**Problem description**
Print, in exact form, the lines below from the one containing "(300, 441) = (355, 172): yellow" through the one containing "(415, 369) = (221, 157): none", and omit all others.

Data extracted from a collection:
• • • •

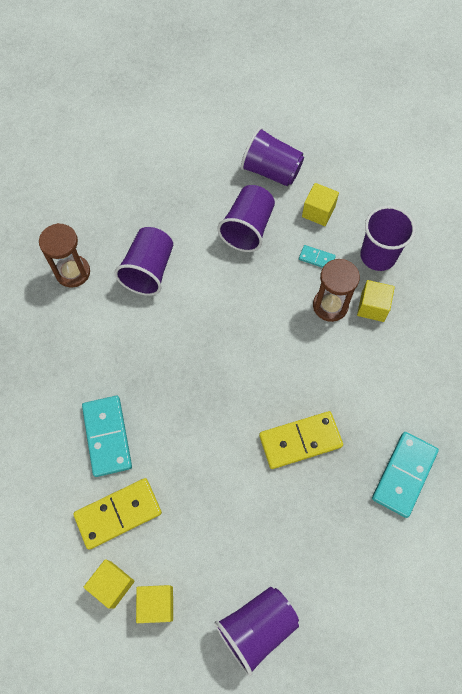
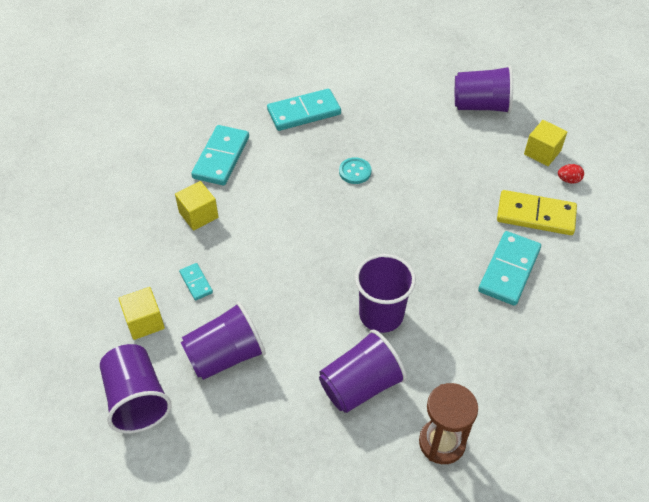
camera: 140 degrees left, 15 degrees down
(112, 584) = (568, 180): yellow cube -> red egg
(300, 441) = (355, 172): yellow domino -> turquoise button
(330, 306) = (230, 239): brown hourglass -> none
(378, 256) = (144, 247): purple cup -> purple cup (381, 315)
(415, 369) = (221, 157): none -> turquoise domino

• • • •

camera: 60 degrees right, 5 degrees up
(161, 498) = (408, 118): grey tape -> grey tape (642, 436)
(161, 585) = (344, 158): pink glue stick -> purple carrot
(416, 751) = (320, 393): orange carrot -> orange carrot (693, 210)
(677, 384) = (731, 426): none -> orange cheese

• • • •

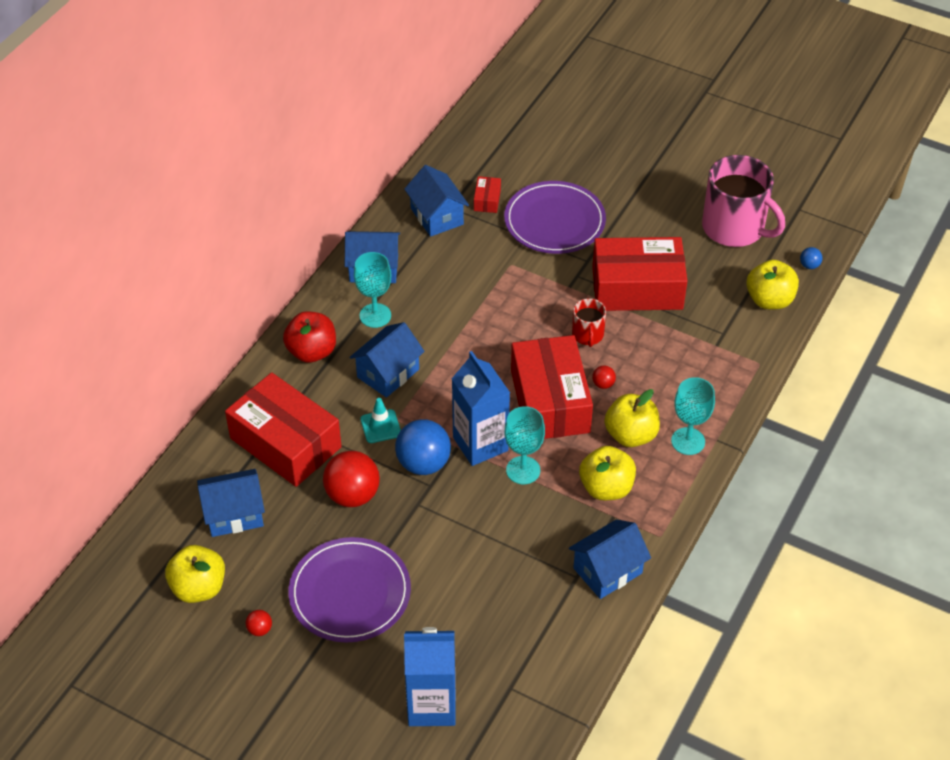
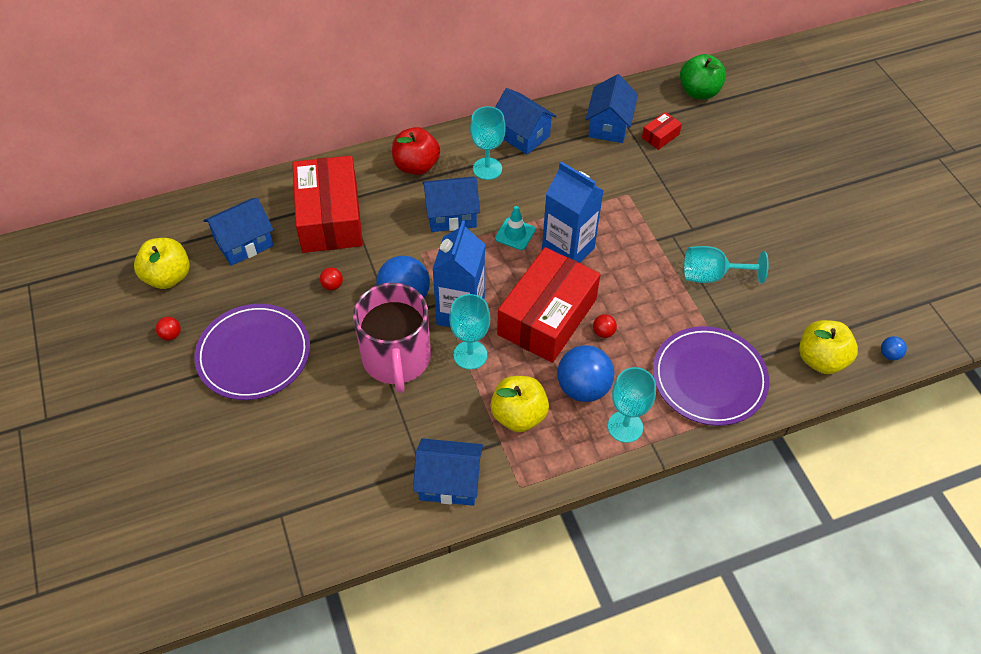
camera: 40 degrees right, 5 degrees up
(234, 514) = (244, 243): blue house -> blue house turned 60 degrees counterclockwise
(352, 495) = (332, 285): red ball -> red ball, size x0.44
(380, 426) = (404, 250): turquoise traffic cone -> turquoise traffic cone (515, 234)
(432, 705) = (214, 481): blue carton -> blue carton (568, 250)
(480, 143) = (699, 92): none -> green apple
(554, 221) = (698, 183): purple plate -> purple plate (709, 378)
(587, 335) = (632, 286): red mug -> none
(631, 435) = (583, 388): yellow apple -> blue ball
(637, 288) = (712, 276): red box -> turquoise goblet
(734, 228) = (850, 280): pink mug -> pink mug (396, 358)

• • • •

**Task response**
(300, 441) = (355, 172): yellow domino -> turquoise button
(330, 306) = (230, 239): brown hourglass -> none
(378, 256) = (144, 247): purple cup -> purple cup (381, 315)
(415, 369) = (221, 157): none -> turquoise domino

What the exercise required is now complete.